### Work instruction
Since the pictures are not wanted, retype the listing below exactly and without them.

### Information supplied
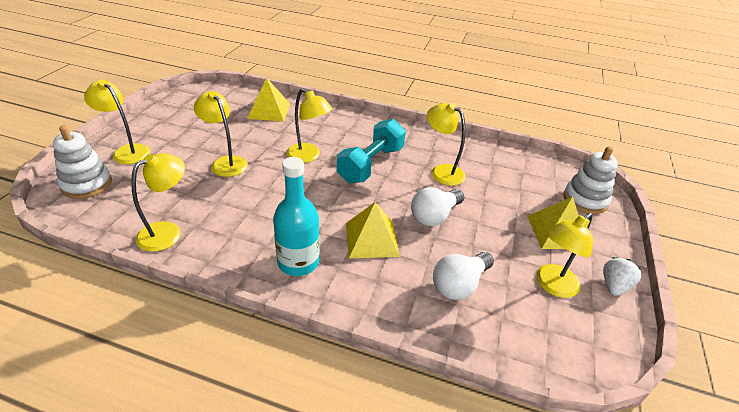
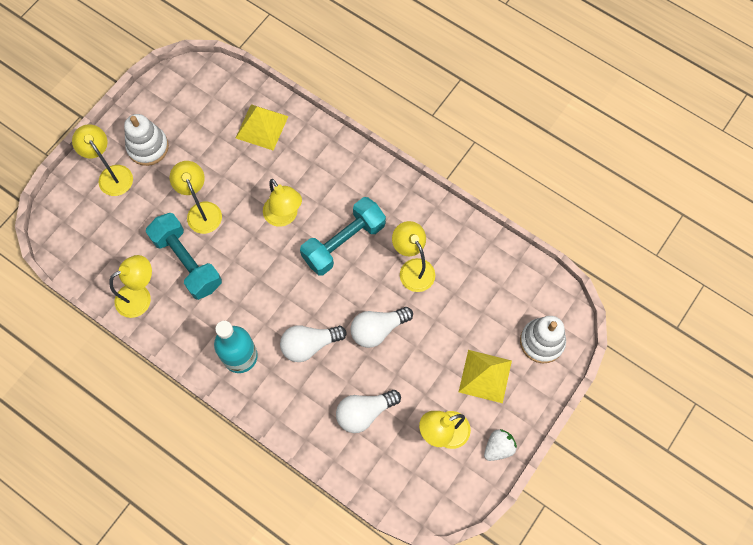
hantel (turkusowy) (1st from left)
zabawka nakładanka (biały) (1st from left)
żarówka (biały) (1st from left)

### Exercise answer
hantel (turkusowy) (1st from left)
zabawka nakładanka (biały) (1st from left)
żarówka (biały) (1st from left)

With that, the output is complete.